*** Collected material ***
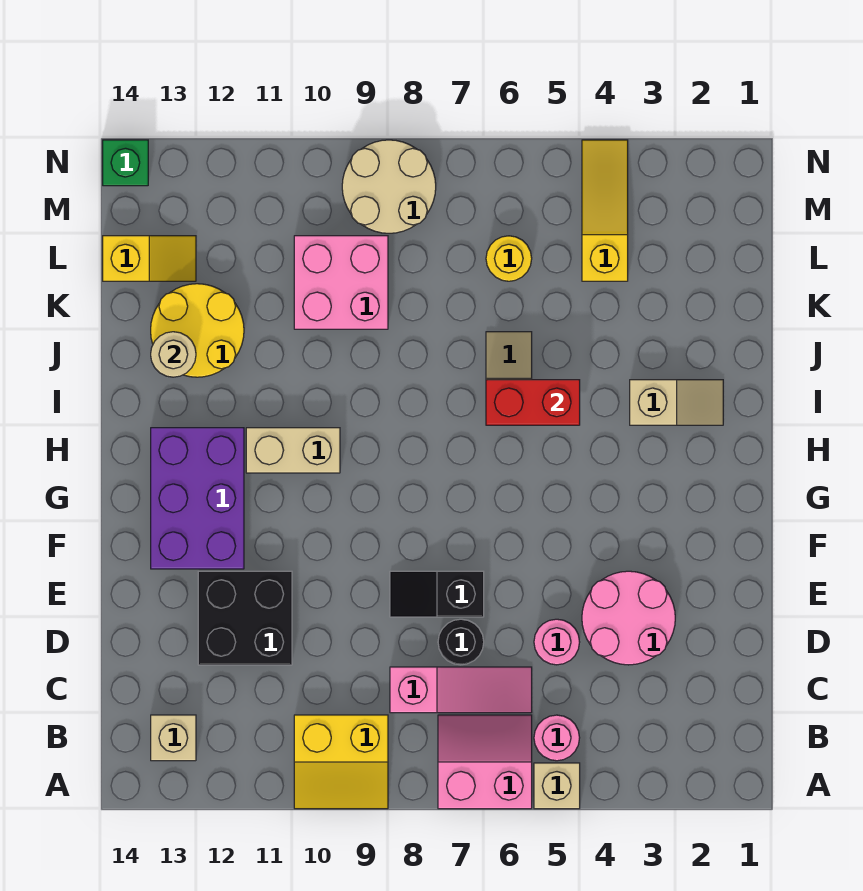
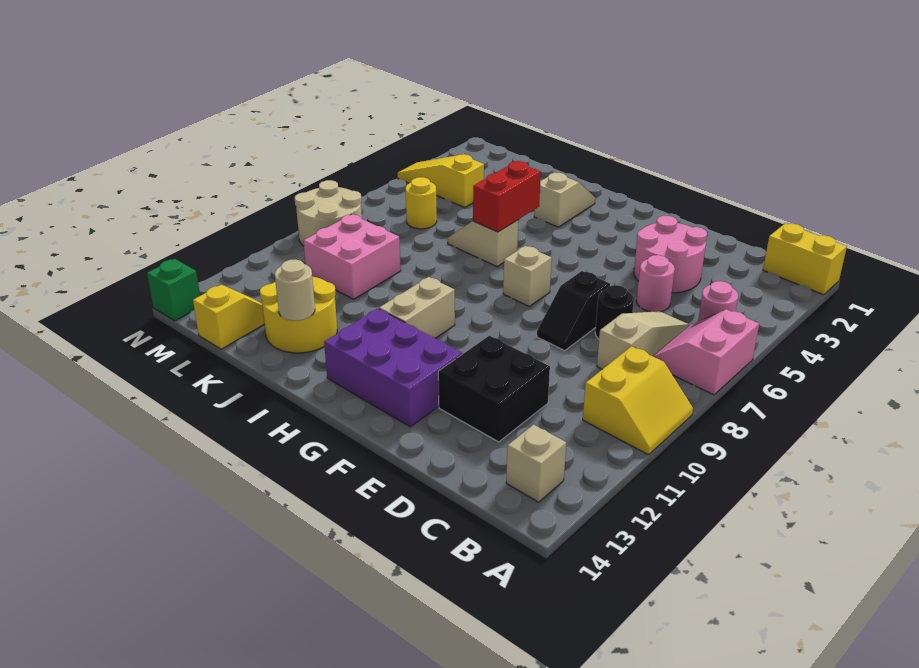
none -> yellow brick A1:B1 level 1
tan brick A5 level 1 -> tan brick G7 level 1
pink slope C6:C8 level 1 top 8 -> tan slope C6:C8 level 1 top 8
*** End of Collected material ***
__Problem requirements__
Exactly the lines from the one containing "tan brick A5 level 1 -> tan brick G7 level 1" to the final line of the data, both included, should be printed, and nothing more.

__Answer space__
tan brick A5 level 1 -> tan brick G7 level 1
pink slope C6:C8 level 1 top 8 -> tan slope C6:C8 level 1 top 8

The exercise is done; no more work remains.